◆ TASK INSTRUCTIONS: The lines to repeat run from the one containing "DHT pin VCC: 5V -> none" through the last line of the records below; repeat them exactly and give nothing more.
****
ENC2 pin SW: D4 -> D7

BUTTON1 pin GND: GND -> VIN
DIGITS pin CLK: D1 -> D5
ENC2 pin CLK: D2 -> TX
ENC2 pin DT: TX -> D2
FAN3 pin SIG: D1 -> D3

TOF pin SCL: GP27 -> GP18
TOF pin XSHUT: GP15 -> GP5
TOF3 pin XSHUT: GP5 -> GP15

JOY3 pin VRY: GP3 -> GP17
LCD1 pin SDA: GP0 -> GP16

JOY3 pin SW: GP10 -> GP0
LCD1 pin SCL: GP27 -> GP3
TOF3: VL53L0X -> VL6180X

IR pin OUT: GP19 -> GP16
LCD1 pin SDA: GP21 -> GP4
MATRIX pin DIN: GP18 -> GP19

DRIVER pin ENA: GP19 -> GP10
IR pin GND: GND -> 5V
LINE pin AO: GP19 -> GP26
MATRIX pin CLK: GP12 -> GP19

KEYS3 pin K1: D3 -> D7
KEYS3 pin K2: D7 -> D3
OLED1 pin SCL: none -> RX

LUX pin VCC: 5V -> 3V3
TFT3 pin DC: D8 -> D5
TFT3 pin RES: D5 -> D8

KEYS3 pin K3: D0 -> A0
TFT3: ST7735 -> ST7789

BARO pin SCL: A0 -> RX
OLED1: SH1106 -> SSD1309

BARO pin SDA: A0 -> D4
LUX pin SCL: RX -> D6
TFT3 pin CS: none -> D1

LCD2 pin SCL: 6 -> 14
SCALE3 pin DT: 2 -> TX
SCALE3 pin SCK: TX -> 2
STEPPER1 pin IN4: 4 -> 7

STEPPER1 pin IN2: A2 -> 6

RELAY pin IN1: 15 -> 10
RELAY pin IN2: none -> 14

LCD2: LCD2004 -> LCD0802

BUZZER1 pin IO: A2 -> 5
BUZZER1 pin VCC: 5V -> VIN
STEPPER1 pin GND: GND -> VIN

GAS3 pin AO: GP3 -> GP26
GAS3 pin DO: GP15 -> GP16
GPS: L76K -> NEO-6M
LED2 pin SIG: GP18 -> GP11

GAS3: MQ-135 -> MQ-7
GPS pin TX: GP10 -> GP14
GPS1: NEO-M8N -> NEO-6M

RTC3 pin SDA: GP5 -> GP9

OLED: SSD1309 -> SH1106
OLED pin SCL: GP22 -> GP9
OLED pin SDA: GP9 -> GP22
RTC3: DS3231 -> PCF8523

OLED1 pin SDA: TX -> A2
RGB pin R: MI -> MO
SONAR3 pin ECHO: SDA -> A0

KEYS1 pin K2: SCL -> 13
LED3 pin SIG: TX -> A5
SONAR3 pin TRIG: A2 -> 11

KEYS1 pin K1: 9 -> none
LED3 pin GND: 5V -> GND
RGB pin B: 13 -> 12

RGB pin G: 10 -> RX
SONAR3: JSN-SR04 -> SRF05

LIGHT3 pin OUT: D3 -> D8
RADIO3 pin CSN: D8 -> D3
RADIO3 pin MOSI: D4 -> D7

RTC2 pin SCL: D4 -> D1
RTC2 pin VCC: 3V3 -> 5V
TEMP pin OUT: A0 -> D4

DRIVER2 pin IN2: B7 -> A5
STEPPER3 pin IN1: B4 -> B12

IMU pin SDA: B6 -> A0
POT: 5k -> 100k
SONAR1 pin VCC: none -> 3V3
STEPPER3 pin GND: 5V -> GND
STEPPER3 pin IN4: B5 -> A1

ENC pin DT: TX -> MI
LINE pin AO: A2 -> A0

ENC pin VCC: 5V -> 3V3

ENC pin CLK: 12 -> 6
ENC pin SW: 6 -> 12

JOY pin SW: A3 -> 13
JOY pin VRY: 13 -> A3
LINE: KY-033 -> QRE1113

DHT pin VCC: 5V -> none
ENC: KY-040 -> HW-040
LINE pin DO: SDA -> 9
****
◆ RESULT OF THIS TASK:
DHT pin VCC: 5V -> none
ENC: KY-040 -> HW-040
LINE pin DO: SDA -> 9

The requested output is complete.